• Data to use
==========
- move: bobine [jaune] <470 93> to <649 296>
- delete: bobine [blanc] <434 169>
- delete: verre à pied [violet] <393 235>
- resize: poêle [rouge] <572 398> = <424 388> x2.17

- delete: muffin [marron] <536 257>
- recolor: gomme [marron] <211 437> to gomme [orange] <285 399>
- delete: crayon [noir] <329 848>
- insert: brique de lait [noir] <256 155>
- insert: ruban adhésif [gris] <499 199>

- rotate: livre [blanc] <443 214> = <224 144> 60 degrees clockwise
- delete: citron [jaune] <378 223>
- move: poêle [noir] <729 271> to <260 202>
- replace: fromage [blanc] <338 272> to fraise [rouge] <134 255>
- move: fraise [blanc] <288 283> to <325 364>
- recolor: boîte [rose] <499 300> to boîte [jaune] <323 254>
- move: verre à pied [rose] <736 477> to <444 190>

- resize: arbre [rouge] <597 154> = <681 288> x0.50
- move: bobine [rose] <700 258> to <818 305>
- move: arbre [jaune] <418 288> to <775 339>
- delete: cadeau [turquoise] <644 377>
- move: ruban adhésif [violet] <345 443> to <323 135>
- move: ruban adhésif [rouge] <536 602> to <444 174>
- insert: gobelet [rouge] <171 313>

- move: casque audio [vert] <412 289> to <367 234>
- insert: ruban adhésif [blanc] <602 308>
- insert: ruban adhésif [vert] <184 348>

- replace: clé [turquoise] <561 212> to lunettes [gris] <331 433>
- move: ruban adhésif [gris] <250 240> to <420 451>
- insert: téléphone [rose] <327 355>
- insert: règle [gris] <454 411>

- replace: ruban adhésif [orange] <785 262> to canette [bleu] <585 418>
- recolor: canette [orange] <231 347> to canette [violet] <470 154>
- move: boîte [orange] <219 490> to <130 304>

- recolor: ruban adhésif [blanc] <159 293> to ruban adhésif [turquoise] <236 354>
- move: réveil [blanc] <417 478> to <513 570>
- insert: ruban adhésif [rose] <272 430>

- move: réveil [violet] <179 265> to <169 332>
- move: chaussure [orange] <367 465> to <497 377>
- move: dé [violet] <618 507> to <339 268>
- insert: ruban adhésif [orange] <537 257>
==========
• Activity
Start with the line above that contains "- delete: citron [jaune] <378 223>" and end with the line that contains "- recolor: boîte". Write out those lines exactly, and only those.

• Answer space
- delete: citron [jaune] <378 223>
- move: poêle [noir] <729 271> to <260 202>
- replace: fromage [blanc] <338 272> to fraise [rouge] <134 255>
- move: fraise [blanc] <288 283> to <325 364>
- recolor: boîte [rose] <499 300> to boîte [jaune] <323 254>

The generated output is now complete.